*** SOURCE RECORDS ***

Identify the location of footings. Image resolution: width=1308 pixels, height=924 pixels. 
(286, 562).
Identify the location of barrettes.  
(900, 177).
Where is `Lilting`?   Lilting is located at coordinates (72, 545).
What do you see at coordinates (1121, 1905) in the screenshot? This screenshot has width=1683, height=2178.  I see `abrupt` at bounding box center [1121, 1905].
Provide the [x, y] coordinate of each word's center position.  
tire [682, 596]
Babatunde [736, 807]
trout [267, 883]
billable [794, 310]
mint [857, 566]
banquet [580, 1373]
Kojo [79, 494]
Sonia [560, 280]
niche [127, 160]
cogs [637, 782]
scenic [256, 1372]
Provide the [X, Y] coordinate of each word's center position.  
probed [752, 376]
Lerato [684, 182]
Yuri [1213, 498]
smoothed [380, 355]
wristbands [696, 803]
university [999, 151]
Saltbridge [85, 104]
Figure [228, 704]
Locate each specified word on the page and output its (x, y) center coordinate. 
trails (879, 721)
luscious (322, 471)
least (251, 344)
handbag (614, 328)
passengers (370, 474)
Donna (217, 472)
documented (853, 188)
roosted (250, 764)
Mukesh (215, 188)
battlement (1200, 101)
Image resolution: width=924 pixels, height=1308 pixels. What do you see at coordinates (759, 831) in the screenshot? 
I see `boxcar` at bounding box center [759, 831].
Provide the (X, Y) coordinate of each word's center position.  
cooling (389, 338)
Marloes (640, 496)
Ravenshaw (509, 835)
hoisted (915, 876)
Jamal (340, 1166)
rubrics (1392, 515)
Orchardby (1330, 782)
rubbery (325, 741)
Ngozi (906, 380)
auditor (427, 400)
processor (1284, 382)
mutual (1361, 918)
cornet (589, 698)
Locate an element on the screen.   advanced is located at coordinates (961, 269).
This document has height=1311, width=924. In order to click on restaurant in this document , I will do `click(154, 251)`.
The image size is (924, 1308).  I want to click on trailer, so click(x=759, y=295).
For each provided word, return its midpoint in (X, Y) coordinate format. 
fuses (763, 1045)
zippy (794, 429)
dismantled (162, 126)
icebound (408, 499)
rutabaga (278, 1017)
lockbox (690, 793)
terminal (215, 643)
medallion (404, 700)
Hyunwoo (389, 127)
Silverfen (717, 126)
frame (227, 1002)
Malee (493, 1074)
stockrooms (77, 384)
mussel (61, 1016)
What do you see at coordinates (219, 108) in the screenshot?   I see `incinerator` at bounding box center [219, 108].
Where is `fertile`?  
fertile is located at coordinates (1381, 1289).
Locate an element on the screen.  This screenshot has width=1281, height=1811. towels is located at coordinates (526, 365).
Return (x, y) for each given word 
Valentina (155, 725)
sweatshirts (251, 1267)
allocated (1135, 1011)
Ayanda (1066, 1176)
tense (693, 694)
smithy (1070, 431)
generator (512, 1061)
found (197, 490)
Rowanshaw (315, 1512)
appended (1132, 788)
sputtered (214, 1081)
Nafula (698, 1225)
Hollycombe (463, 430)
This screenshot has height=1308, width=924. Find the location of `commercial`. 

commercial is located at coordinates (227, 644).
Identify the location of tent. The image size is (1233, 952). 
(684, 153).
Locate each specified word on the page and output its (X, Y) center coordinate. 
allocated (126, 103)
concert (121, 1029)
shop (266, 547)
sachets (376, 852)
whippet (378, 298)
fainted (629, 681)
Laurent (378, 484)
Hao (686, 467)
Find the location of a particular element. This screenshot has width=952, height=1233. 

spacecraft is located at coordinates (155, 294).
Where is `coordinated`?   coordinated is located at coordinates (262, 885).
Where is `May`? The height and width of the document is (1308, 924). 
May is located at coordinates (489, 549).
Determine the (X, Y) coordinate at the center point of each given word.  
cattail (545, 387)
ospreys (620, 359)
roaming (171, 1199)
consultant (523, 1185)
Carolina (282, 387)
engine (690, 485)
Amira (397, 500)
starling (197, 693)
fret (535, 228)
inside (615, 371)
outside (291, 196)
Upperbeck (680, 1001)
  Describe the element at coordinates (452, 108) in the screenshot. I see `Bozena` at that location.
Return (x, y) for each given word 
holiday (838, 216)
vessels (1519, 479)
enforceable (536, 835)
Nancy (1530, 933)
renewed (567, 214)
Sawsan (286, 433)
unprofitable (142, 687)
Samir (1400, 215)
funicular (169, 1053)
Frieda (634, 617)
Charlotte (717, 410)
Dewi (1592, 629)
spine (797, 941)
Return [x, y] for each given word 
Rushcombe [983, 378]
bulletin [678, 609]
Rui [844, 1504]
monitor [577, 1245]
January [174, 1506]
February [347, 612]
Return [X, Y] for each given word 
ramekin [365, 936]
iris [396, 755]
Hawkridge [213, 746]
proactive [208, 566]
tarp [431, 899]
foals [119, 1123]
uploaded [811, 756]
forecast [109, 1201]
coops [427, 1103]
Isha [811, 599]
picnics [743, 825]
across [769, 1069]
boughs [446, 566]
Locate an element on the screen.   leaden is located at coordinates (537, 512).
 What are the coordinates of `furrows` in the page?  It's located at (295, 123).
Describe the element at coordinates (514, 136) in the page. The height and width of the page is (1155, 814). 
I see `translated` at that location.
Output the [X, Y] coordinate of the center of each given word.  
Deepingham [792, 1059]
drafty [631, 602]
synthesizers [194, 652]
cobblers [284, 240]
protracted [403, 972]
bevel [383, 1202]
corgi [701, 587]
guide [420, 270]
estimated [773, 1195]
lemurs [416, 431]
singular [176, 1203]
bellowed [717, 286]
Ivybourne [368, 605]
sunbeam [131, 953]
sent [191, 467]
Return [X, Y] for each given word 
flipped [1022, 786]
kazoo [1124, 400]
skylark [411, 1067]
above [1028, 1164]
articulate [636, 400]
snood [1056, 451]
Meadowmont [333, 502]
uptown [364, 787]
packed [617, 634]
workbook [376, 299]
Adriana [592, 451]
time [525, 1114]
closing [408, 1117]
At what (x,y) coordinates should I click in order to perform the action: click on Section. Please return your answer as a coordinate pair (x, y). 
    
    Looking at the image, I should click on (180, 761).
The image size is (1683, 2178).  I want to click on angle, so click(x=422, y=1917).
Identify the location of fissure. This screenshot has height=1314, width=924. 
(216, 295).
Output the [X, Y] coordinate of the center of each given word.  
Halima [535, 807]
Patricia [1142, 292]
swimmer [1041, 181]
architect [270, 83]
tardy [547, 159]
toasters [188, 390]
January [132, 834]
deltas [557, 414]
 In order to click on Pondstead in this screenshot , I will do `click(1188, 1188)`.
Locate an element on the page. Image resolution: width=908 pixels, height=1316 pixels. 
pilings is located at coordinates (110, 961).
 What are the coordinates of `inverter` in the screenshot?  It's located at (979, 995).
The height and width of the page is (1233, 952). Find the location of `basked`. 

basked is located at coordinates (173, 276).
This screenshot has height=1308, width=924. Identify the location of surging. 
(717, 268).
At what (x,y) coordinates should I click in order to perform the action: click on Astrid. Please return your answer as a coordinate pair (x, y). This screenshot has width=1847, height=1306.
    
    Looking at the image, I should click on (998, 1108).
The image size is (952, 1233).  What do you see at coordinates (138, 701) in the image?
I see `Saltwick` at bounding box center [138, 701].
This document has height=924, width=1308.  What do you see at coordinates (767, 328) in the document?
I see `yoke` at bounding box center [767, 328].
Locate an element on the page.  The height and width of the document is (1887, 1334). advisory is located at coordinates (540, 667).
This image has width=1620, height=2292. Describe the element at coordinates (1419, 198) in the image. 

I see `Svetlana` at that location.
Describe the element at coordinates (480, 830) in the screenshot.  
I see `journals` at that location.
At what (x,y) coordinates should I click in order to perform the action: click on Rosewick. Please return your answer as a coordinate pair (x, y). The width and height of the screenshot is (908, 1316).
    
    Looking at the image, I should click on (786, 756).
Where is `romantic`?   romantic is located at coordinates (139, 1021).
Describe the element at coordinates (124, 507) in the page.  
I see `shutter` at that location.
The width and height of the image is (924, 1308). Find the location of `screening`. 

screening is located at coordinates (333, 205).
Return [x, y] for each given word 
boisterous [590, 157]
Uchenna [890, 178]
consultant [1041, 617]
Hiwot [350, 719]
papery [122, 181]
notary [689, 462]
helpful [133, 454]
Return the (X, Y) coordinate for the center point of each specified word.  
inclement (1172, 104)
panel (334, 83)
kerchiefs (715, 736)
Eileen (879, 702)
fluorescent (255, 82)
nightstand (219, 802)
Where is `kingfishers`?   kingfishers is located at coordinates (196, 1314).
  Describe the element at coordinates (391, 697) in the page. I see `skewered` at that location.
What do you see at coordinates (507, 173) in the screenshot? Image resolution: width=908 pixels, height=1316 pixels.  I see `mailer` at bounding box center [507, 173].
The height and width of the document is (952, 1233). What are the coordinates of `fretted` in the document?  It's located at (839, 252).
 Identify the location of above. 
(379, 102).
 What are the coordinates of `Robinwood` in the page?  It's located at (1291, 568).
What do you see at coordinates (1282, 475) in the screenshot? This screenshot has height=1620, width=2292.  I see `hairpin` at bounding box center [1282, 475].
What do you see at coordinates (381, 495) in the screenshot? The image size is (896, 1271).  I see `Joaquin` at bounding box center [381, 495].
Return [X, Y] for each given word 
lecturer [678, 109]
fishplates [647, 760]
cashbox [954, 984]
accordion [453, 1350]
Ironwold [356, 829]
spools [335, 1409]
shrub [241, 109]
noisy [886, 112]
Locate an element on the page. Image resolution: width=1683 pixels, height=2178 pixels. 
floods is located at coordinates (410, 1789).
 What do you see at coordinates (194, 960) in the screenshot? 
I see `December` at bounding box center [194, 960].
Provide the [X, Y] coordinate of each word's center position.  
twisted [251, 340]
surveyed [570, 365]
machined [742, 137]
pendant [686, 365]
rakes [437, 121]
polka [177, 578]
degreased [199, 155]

***

Turn the records from the line with "Isha [811, 599]" to the line with "singular [176, 1203]" into a numbered list, leaving out any blank lines.

- OUTPUT FOR THIS EXERCISE:
1. Isha [811, 599]
2. picnics [743, 825]
3. across [769, 1069]
4. boughs [446, 566]
5. Locate an element on the screen.   leaden is located at coordinates (537, 512).
6.  What are the coordinates of `furrows` in the page?  It's located at (295, 123).
7. Describe the element at coordinates (514, 136) in the page. The height and width of the page is (1155, 814). 
8. I see `translated` at that location.
9. Output the [X, Y] coordinate of the center of each given word.  
10. Deepingham [792, 1059]
11. drafty [631, 602]
12. synthesizers [194, 652]
13. cobblers [284, 240]
14. protracted [403, 972]
15. bevel [383, 1202]
16. corgi [701, 587]
17. guide [420, 270]
18. estimated [773, 1195]
19. lemurs [416, 431]
20. singular [176, 1203]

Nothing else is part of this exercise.